Pick out and copy each line in the material below that contains the string "instrumentName". Match case exactly.

DATA TO PROCESS =
-----
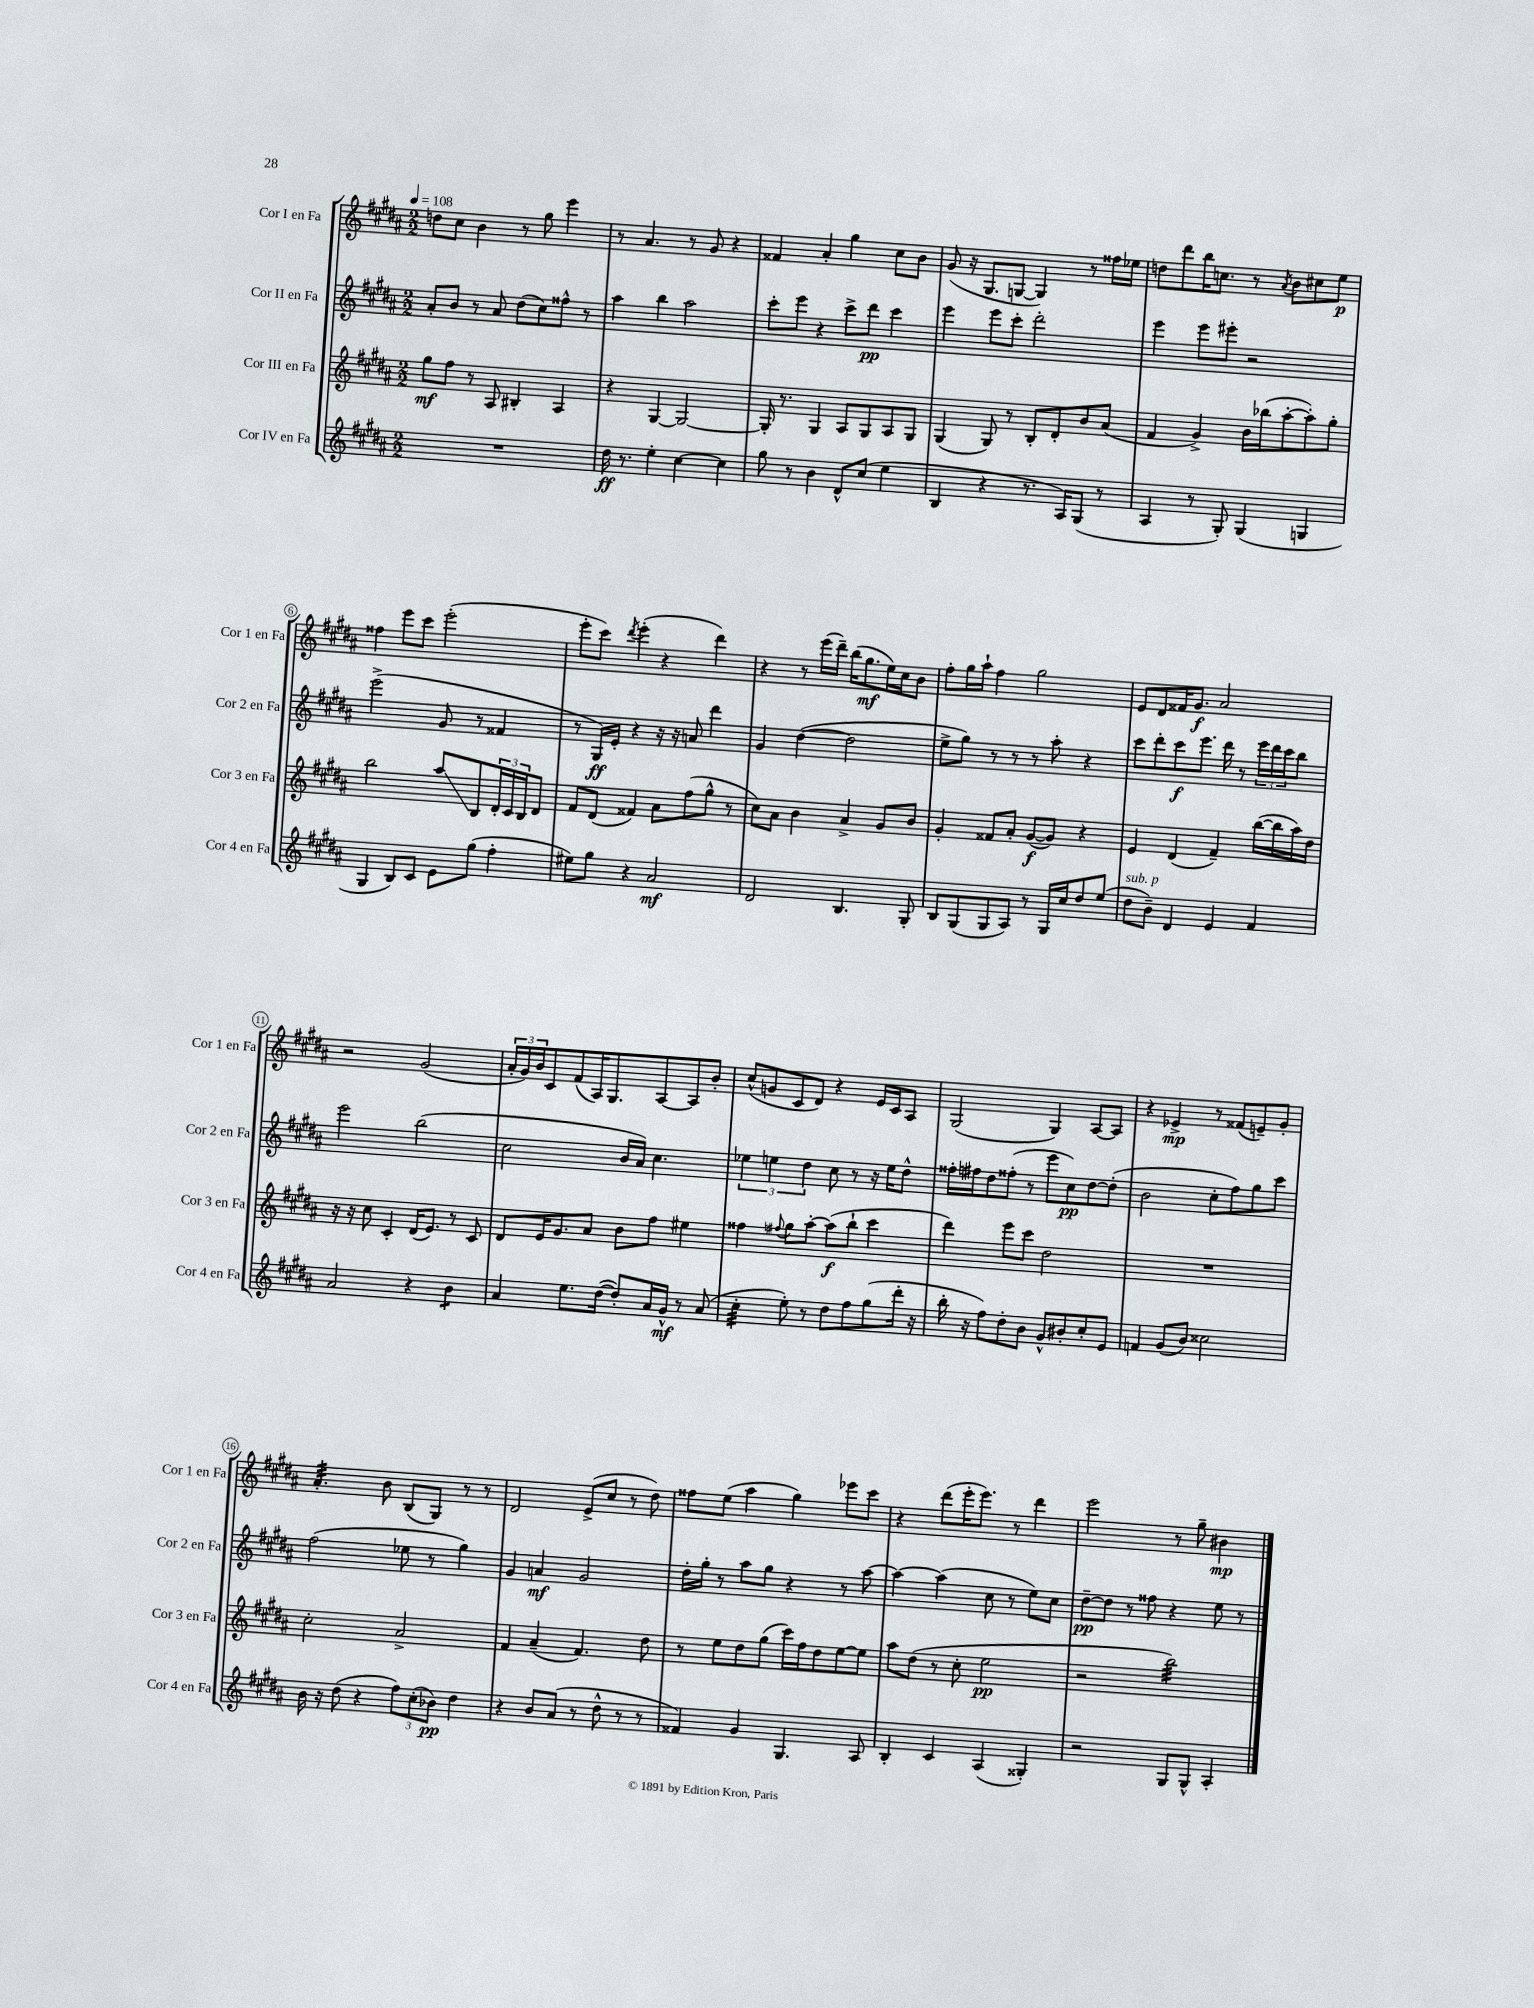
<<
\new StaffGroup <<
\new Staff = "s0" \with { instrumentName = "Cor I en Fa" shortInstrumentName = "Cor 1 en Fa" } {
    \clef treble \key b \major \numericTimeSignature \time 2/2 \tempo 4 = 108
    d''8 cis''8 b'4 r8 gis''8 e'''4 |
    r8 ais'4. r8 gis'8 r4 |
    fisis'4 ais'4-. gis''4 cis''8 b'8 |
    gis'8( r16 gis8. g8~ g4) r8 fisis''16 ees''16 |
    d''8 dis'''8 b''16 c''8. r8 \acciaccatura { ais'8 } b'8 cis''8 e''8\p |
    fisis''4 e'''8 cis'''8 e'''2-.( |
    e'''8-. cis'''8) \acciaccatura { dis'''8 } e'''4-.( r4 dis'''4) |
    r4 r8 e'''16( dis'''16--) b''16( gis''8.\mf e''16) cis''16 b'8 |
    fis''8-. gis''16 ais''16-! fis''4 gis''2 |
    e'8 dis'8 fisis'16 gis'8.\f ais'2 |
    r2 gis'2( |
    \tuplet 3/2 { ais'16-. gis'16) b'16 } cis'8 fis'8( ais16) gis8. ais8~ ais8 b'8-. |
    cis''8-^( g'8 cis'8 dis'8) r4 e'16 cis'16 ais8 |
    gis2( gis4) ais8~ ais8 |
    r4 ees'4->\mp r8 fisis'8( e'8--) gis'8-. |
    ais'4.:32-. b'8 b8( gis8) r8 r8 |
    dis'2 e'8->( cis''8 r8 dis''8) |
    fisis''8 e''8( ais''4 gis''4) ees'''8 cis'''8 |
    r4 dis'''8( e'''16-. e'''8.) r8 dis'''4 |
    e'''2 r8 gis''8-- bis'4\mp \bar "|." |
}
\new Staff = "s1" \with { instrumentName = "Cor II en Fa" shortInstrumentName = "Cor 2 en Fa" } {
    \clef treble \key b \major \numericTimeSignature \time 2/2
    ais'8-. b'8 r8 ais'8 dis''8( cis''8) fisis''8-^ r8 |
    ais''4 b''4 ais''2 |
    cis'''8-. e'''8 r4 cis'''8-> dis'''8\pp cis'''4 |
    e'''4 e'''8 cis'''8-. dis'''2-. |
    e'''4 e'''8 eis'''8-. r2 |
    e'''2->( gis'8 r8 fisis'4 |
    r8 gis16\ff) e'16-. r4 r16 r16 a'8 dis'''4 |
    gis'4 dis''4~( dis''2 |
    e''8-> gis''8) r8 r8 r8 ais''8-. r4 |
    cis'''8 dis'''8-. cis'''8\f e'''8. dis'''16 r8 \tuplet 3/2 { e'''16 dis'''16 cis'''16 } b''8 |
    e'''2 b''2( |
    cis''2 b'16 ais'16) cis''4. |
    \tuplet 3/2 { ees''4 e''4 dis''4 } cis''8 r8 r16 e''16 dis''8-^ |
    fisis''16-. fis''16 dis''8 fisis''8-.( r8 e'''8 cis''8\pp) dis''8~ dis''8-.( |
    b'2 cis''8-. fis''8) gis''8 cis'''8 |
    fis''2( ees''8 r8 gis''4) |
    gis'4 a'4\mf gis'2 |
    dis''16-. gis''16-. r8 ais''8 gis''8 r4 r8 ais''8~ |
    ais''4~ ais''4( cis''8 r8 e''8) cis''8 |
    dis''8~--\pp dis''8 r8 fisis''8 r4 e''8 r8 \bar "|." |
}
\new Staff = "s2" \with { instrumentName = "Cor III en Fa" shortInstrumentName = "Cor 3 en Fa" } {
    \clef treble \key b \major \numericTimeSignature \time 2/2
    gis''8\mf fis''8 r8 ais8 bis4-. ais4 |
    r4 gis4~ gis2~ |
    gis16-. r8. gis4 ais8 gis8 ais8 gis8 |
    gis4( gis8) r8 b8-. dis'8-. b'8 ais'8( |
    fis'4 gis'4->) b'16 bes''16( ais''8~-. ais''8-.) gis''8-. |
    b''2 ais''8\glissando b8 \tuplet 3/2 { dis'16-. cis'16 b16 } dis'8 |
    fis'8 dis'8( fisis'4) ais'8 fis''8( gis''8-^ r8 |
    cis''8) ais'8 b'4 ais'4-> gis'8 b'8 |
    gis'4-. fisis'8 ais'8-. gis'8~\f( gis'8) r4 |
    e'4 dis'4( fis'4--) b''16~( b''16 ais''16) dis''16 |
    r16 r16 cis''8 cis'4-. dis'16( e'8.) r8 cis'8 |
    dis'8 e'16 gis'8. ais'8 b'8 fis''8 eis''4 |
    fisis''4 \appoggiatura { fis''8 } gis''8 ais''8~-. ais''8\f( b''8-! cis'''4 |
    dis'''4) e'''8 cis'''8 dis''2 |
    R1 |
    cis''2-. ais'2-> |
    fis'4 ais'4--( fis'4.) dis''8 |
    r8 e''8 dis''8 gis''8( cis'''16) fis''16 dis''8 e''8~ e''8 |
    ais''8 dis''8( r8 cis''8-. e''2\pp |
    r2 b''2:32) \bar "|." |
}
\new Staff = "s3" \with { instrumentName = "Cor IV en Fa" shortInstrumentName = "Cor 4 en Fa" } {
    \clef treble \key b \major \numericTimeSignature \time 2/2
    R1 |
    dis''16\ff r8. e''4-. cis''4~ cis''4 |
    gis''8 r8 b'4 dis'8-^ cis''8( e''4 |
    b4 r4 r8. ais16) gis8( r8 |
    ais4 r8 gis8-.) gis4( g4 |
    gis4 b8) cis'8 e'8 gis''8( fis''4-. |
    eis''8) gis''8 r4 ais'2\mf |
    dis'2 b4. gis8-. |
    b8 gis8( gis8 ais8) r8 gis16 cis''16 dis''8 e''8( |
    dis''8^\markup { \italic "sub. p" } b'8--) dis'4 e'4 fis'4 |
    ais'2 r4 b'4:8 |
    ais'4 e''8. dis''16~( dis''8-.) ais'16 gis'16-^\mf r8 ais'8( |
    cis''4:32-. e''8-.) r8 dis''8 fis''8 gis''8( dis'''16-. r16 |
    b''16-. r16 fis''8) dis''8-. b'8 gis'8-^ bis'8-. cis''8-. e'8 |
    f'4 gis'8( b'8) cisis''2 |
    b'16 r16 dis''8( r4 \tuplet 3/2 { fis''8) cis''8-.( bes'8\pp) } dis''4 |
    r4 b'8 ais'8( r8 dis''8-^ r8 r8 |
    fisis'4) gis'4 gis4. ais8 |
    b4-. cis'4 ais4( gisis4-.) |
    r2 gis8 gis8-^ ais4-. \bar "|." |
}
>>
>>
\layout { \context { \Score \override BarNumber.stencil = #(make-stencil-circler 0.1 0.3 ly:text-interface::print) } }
-----
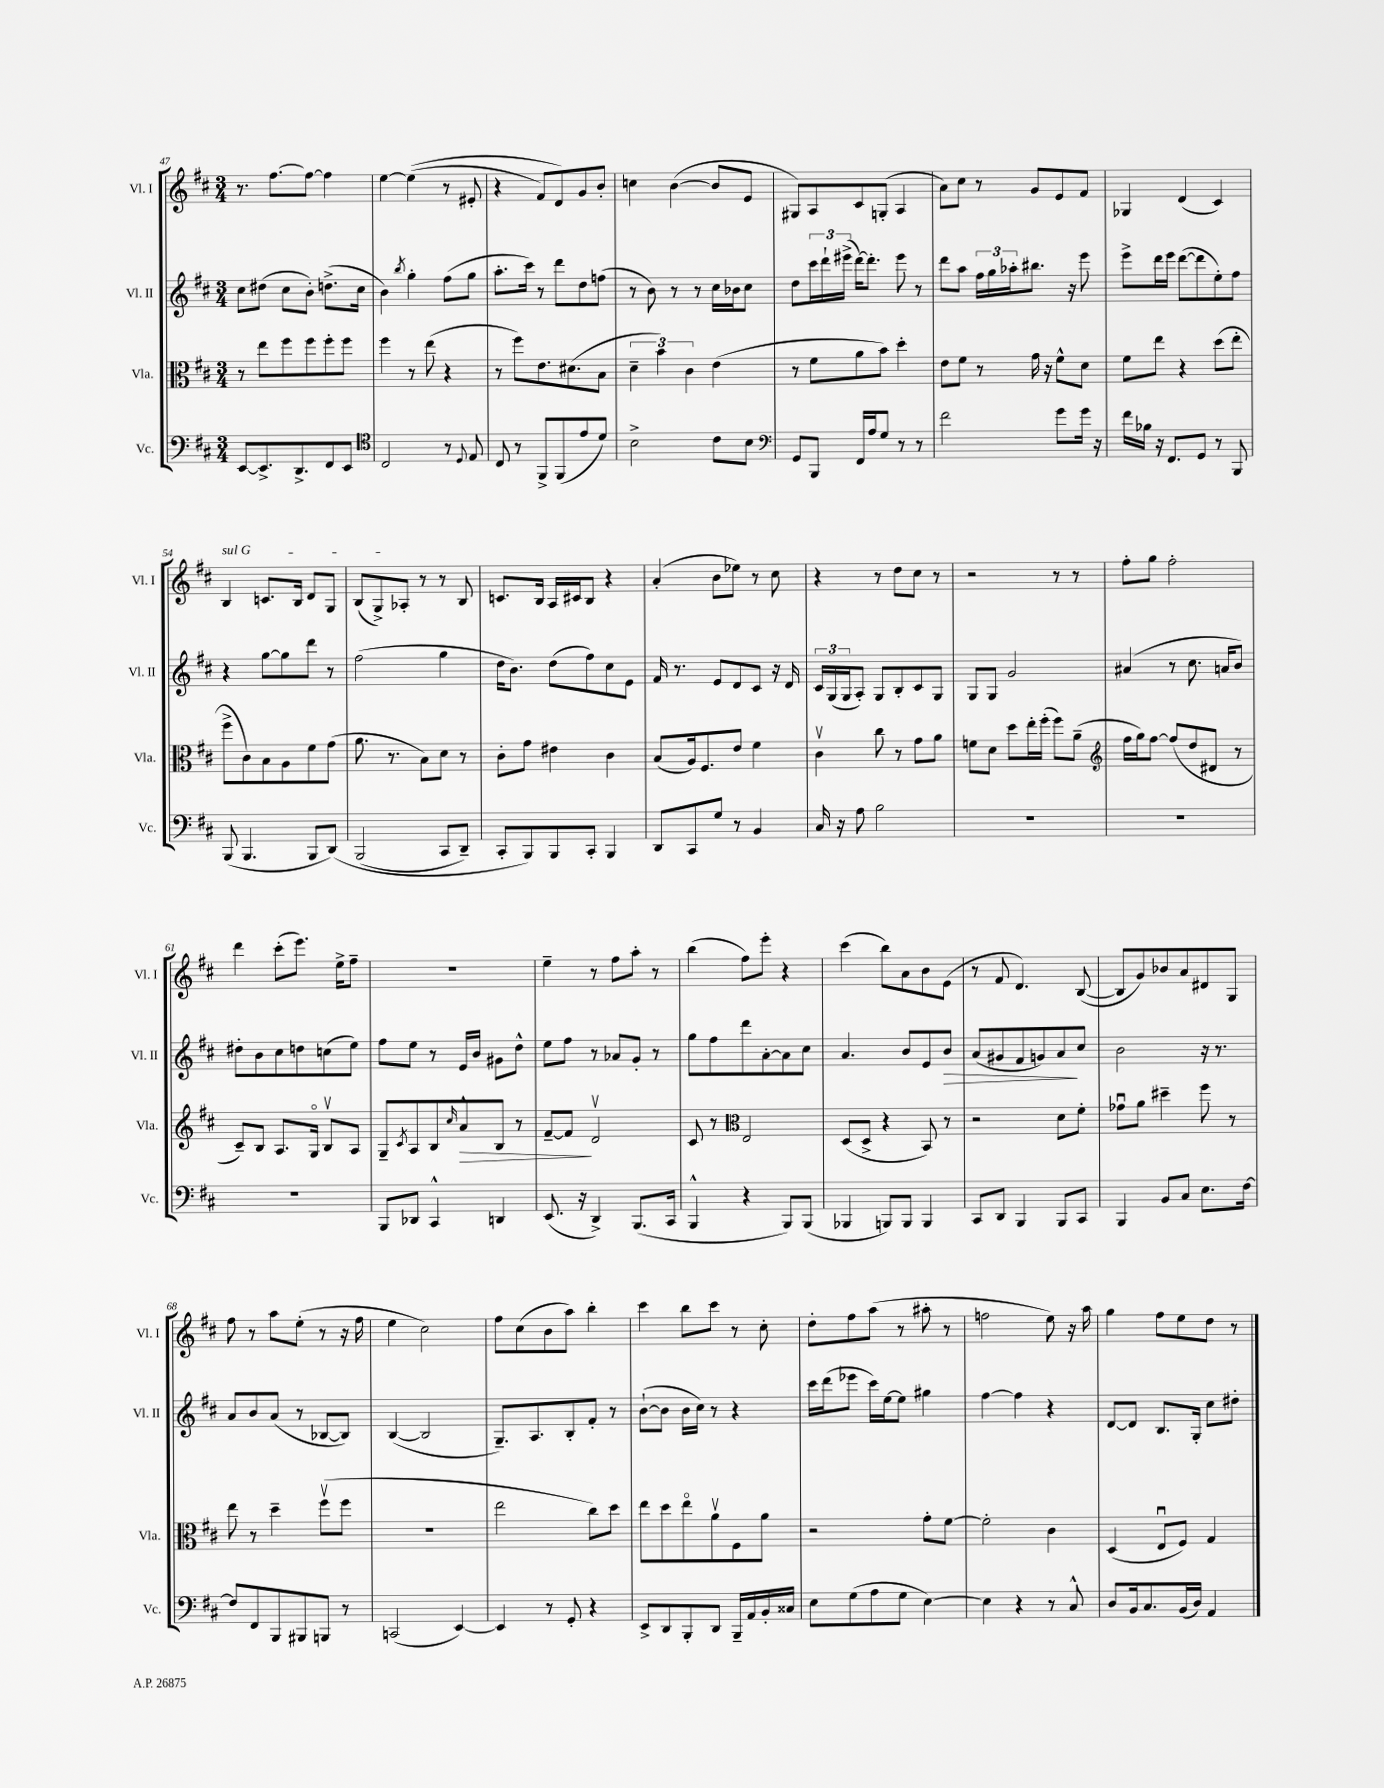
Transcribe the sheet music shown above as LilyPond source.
-----
EXERCISE RESPONSE =
\new Staff = "s0" \with { instrumentName = "Cor I en Fa" shortInstrumentName = "Cor 1 en Fa" } {
\new Staff = "s1" \with { instrumentName = "Cor II en Fa" shortInstrumentName = "Cor 2 en Fa" } {
\new Staff = "s2" \with { instrumentName = "Cor III en Fa" shortInstrumentName = "Cor 3 en Fa" } {
\new Staff = "s3" \with { instrumentName = "Cor IV en Fa" shortInstrumentName = "Cor 4 en Fa" } {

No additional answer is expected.